## EXERCISE GOAL
Restate every record that follows, keeping it exact.

## Data items
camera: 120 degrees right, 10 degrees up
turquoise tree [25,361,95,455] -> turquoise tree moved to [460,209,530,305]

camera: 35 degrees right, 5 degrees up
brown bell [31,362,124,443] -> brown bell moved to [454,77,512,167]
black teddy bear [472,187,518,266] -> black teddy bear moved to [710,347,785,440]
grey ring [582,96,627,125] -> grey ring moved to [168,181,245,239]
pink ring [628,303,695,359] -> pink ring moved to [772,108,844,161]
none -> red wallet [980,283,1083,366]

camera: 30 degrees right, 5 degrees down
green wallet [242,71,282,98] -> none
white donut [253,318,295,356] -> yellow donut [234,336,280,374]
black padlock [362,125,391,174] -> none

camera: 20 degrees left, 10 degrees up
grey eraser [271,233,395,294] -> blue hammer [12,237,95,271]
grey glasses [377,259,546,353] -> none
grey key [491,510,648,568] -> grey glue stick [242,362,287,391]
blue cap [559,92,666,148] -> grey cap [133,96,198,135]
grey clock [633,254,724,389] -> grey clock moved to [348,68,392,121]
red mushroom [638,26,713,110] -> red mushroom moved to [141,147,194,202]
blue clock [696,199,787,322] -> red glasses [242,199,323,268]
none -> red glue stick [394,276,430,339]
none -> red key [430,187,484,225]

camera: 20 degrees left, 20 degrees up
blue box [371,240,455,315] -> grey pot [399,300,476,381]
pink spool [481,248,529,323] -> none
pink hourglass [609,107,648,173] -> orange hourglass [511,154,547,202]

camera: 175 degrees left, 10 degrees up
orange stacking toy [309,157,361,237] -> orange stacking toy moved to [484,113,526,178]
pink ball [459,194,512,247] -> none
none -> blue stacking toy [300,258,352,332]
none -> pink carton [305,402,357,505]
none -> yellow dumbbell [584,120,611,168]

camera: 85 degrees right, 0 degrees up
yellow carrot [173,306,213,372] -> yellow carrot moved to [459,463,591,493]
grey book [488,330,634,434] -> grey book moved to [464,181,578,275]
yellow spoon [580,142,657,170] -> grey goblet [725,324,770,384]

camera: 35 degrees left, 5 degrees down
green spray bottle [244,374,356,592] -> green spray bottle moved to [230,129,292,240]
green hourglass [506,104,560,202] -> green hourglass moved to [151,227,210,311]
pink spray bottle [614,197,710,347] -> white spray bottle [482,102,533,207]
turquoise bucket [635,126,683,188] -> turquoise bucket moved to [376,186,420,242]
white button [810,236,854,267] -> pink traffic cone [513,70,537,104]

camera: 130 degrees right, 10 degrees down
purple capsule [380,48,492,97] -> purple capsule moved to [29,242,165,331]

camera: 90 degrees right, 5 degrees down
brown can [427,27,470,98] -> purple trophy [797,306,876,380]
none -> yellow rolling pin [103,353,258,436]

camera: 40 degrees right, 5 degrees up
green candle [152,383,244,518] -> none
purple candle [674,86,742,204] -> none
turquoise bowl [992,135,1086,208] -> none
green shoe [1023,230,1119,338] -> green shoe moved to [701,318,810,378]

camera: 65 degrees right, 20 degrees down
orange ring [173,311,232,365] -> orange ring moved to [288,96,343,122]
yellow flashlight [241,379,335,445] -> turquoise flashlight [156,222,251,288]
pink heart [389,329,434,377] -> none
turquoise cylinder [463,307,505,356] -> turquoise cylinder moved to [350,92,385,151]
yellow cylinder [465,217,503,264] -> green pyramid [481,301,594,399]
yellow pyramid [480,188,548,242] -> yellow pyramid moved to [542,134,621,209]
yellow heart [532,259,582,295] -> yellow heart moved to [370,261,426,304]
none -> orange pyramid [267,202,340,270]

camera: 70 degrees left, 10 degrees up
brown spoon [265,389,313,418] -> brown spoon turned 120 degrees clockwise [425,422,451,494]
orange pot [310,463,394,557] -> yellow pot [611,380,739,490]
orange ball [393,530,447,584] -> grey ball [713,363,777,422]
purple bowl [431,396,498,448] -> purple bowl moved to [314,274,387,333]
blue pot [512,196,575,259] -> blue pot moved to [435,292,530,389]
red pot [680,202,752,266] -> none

## SOLVED PROBLEM
camera: 120 degrees right, 10 degrees up
turquoise tree [25,361,95,455] -> turquoise tree moved to [460,209,530,305]

camera: 35 degrees right, 5 degrees up
brown bell [31,362,124,443] -> brown bell moved to [454,77,512,167]
black teddy bear [472,187,518,266] -> black teddy bear moved to [710,347,785,440]
grey ring [582,96,627,125] -> grey ring moved to [168,181,245,239]
pink ring [628,303,695,359] -> pink ring moved to [772,108,844,161]
none -> red wallet [980,283,1083,366]

camera: 30 degrees right, 5 degrees down
green wallet [242,71,282,98] -> none
white donut [253,318,295,356] -> yellow donut [234,336,280,374]
black padlock [362,125,391,174] -> none

camera: 20 degrees left, 10 degrees up
grey eraser [271,233,395,294] -> blue hammer [12,237,95,271]
grey glasses [377,259,546,353] -> none
grey key [491,510,648,568] -> grey glue stick [242,362,287,391]
blue cap [559,92,666,148] -> grey cap [133,96,198,135]
grey clock [633,254,724,389] -> grey clock moved to [348,68,392,121]
red mushroom [638,26,713,110] -> red mushroom moved to [141,147,194,202]
blue clock [696,199,787,322] -> red glasses [242,199,323,268]
none -> red glue stick [394,276,430,339]
none -> red key [430,187,484,225]

camera: 20 degrees left, 20 degrees up
blue box [371,240,455,315] -> grey pot [399,300,476,381]
pink spool [481,248,529,323] -> none
pink hourglass [609,107,648,173] -> orange hourglass [511,154,547,202]

camera: 175 degrees left, 10 degrees up
orange stacking toy [309,157,361,237] -> orange stacking toy moved to [484,113,526,178]
pink ball [459,194,512,247] -> none
none -> blue stacking toy [300,258,352,332]
none -> pink carton [305,402,357,505]
none -> yellow dumbbell [584,120,611,168]

camera: 85 degrees right, 0 degrees up
yellow carrot [173,306,213,372] -> yellow carrot moved to [459,463,591,493]
grey book [488,330,634,434] -> grey book moved to [464,181,578,275]
yellow spoon [580,142,657,170] -> grey goblet [725,324,770,384]

camera: 35 degrees left, 5 degrees down
green spray bottle [244,374,356,592] -> green spray bottle moved to [230,129,292,240]
green hourglass [506,104,560,202] -> green hourglass moved to [151,227,210,311]
pink spray bottle [614,197,710,347] -> white spray bottle [482,102,533,207]
turquoise bucket [635,126,683,188] -> turquoise bucket moved to [376,186,420,242]
white button [810,236,854,267] -> pink traffic cone [513,70,537,104]

camera: 130 degrees right, 10 degrees down
purple capsule [380,48,492,97] -> purple capsule moved to [29,242,165,331]

camera: 90 degrees right, 5 degrees down
brown can [427,27,470,98] -> purple trophy [797,306,876,380]
none -> yellow rolling pin [103,353,258,436]

camera: 40 degrees right, 5 degrees up
green candle [152,383,244,518] -> none
purple candle [674,86,742,204] -> none
turquoise bowl [992,135,1086,208] -> none
green shoe [1023,230,1119,338] -> green shoe moved to [701,318,810,378]

camera: 65 degrees right, 20 degrees down
orange ring [173,311,232,365] -> orange ring moved to [288,96,343,122]
yellow flashlight [241,379,335,445] -> turquoise flashlight [156,222,251,288]
pink heart [389,329,434,377] -> none
turquoise cylinder [463,307,505,356] -> turquoise cylinder moved to [350,92,385,151]
yellow cylinder [465,217,503,264] -> green pyramid [481,301,594,399]
yellow pyramid [480,188,548,242] -> yellow pyramid moved to [542,134,621,209]
yellow heart [532,259,582,295] -> yellow heart moved to [370,261,426,304]
none -> orange pyramid [267,202,340,270]

camera: 70 degrees left, 10 degrees up
brown spoon [265,389,313,418] -> brown spoon turned 120 degrees clockwise [425,422,451,494]
orange pot [310,463,394,557] -> yellow pot [611,380,739,490]
orange ball [393,530,447,584] -> grey ball [713,363,777,422]
purple bowl [431,396,498,448] -> purple bowl moved to [314,274,387,333]
blue pot [512,196,575,259] -> blue pot moved to [435,292,530,389]
red pot [680,202,752,266] -> none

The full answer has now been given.